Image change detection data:

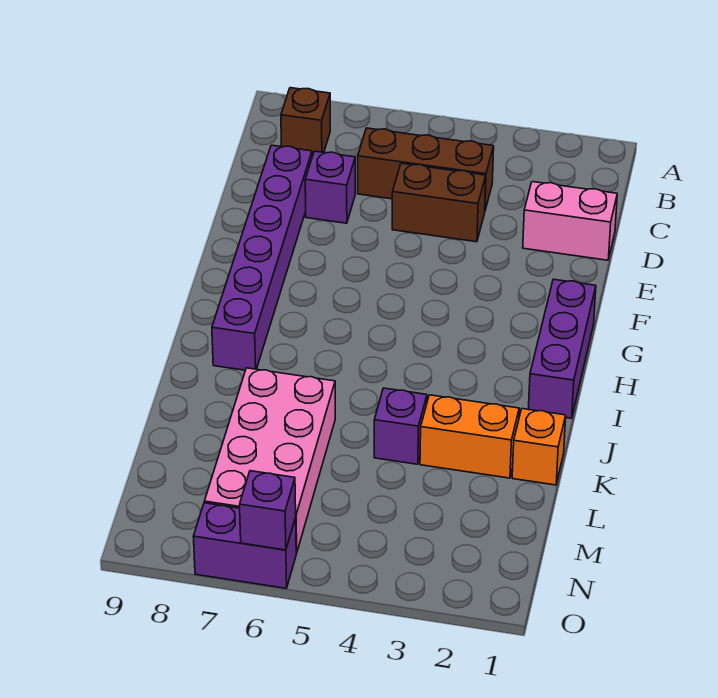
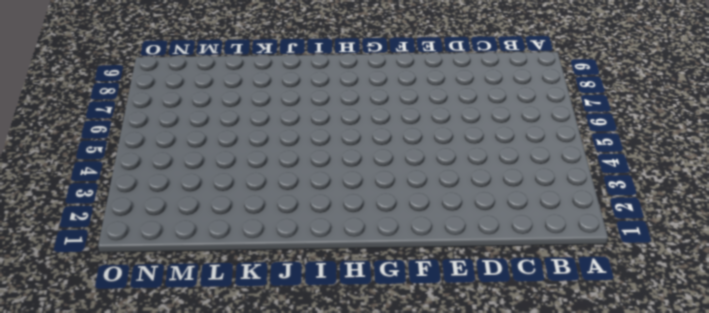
none -> brown brick B8 level 1
none -> brown brick C4:C6 level 1
none -> pink brick D1:D2 level 1

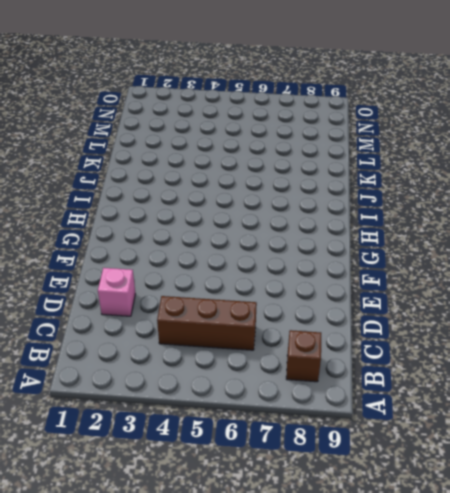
pink brick D2 level 1 -> pink brick D1:D2 level 1
none -> brown brick D4:D5 level 1
none -> purple brick D7 level 1
none -> purple brick D8:I8 level 1

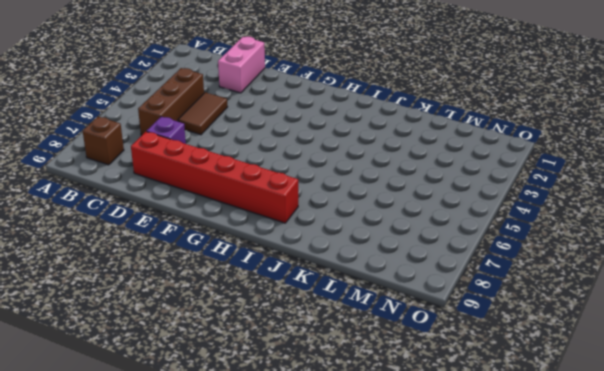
brown tile D4:D5 level 1 -> brown brick D4:D5 level 1
red brick D8:I8 level 1 -> purple brick D8:I8 level 1
none -> purple brick G1:I1 level 1
none -> orange brick K1 level 1
none -> orange brick K2:K3 level 1

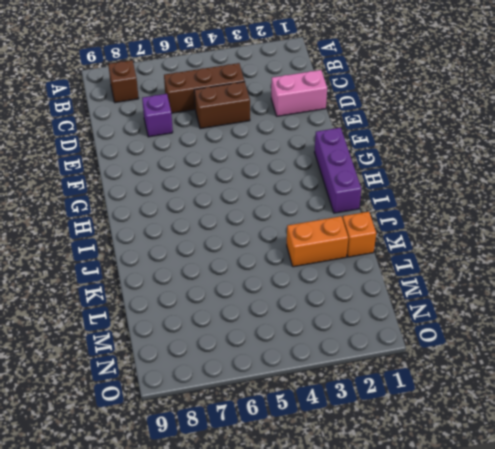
none -> purple brick D8:I8 level 1
none -> purple brick K4 level 1
none -> pink brick K6:N7 level 1

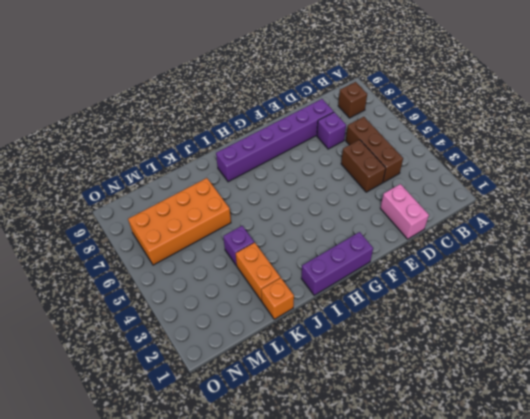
orange brick K6:N7 level 1 -> pink brick K6:N7 level 1
none -> purple brick O6:O7 level 1
none -> purple brick O6 level 2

- _Task prompt_:
Your answer should consist of the lines above that hold the word "pink", copied exactly.

- _Result of the task_:
none -> pink brick D1:D2 level 1
pink brick D2 level 1 -> pink brick D1:D2 level 1
none -> pink brick K6:N7 level 1
orange brick K6:N7 level 1 -> pink brick K6:N7 level 1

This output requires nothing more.